**What you need to do:** The records below are to be returned exactly as written, minus their pictures.

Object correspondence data

§ §

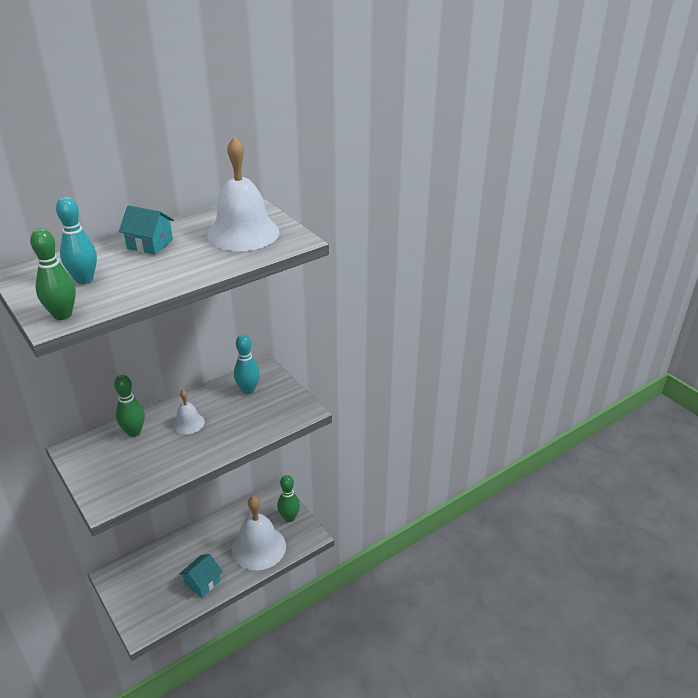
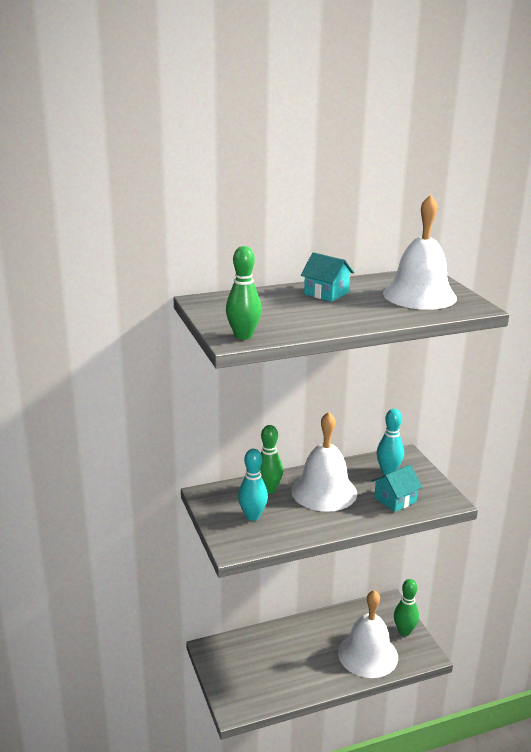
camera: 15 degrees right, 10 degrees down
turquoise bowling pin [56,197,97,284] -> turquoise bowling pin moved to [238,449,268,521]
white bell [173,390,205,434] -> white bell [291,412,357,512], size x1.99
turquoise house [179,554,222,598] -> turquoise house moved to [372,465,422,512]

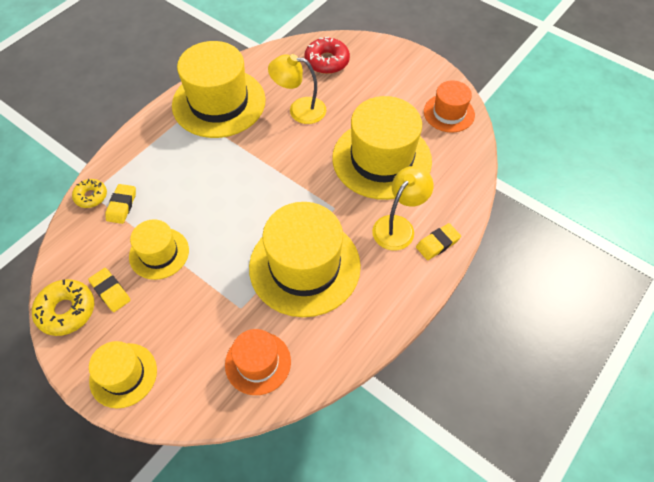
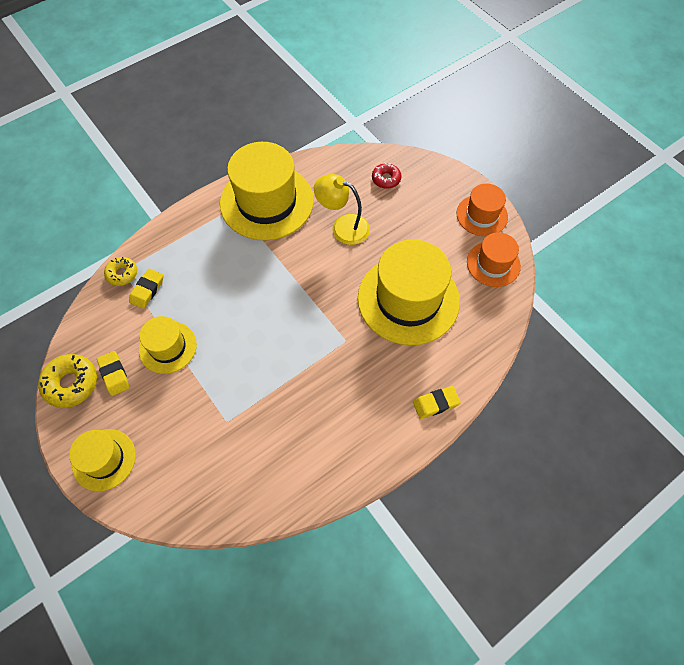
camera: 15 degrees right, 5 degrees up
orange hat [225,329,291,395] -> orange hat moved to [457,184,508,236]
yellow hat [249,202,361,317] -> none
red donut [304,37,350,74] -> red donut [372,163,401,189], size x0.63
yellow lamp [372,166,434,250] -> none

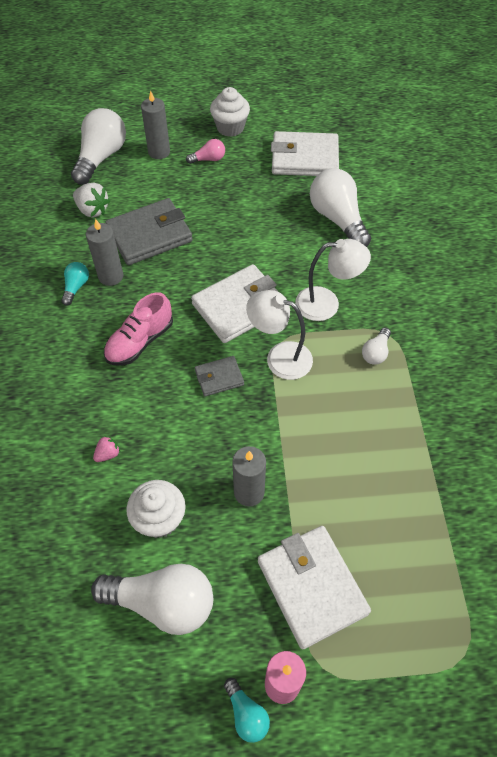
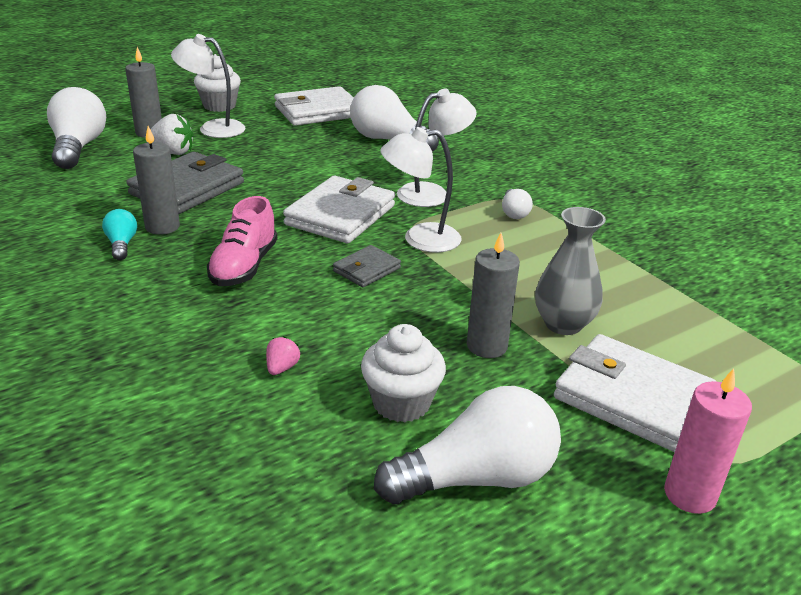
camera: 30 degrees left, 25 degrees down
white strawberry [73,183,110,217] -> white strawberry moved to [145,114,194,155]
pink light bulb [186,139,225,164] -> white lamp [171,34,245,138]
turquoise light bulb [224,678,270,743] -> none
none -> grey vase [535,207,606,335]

§ §

**Answer to this task:**
camera: 15 degrees right, 10 degrees down
turquoise bowling pin [56,197,97,284] -> turquoise bowling pin moved to [238,449,268,521]
white bell [173,390,205,434] -> white bell [291,412,357,512], size x1.99
turquoise house [179,554,222,598] -> turquoise house moved to [372,465,422,512]

camera: 15 degrees right, 5 degrees up
orange hat [225,329,291,395] -> orange hat moved to [457,184,508,236]
yellow hat [249,202,361,317] -> none
red donut [304,37,350,74] -> red donut [372,163,401,189], size x0.63
yellow lamp [372,166,434,250] -> none

camera: 30 degrees left, 25 degrees down
white strawberry [73,183,110,217] -> white strawberry moved to [145,114,194,155]
pink light bulb [186,139,225,164] -> white lamp [171,34,245,138]
turquoise light bulb [224,678,270,743] -> none
none -> grey vase [535,207,606,335]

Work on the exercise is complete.